§ Aim of the task
Write out, word for word, every line in the data below from the one containing "(302, 241) = (531, 251): none -> green banana" to the one containing "(479, 296) = (587, 382): green marker -> none", both of them included.

§ Task inputs
* * * *
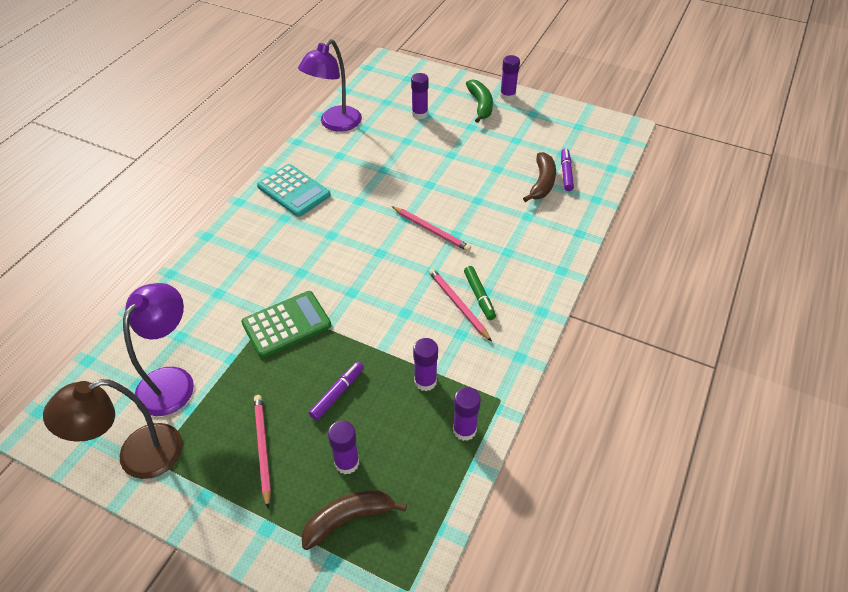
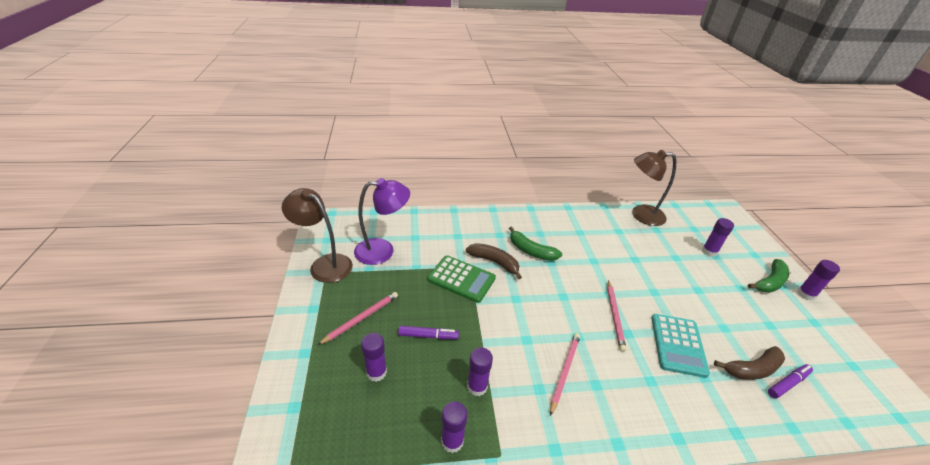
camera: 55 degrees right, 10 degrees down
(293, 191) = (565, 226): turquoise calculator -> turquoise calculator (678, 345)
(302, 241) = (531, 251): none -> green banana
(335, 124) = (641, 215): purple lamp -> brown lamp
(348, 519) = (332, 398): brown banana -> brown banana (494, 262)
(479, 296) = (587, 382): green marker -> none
* * * *
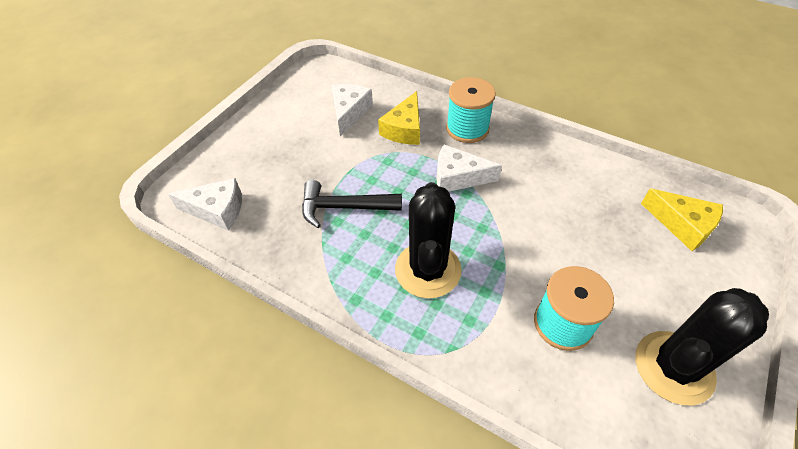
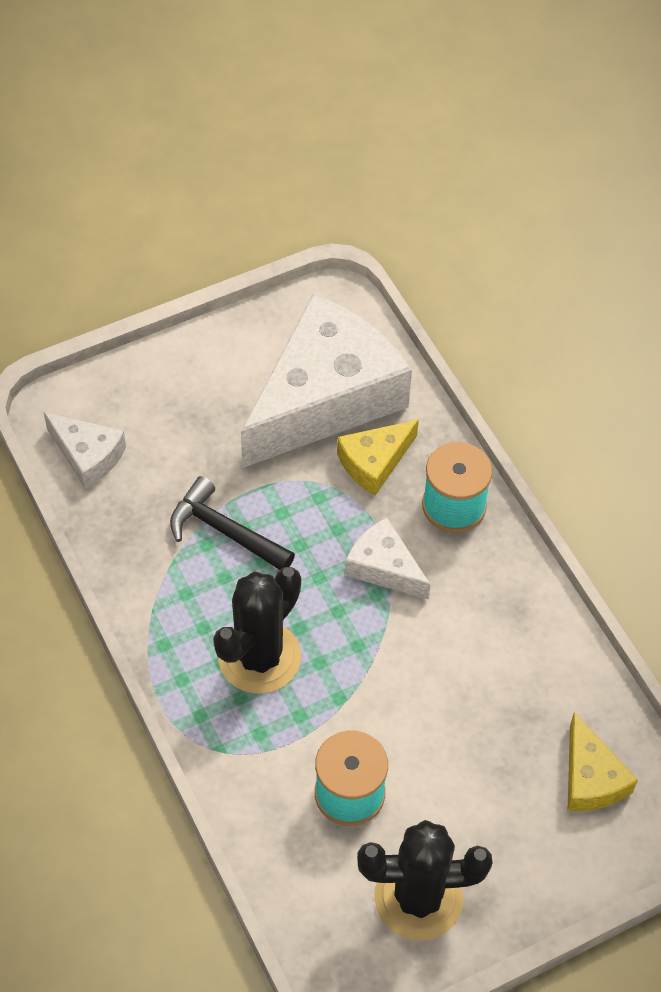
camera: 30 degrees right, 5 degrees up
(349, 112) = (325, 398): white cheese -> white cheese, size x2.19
* * * *
§ Answer box
(302, 241) = (531, 251): none -> green banana
(335, 124) = (641, 215): purple lamp -> brown lamp
(348, 519) = (332, 398): brown banana -> brown banana (494, 262)
(479, 296) = (587, 382): green marker -> none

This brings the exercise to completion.